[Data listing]
** START **

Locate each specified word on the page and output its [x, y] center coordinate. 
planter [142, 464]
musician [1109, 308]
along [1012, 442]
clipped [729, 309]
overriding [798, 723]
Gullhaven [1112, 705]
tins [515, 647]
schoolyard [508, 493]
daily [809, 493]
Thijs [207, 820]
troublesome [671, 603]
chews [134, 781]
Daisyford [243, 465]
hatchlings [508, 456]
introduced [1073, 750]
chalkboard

** END **

## PROBLEM REQUIREMENTS
Reproduce every line of the entries above verbatim, without any changes.

## SOLUTION FOR THIS EXERCISE
Locate each specified word on the page and output its [x, y] center coordinate. 
planter [142, 464]
musician [1109, 308]
along [1012, 442]
clipped [729, 309]
overriding [798, 723]
Gullhaven [1112, 705]
tins [515, 647]
schoolyard [508, 493]
daily [809, 493]
Thijs [207, 820]
troublesome [671, 603]
chews [134, 781]
Daisyford [243, 465]
hatchlings [508, 456]
introduced [1073, 750]
chalkboard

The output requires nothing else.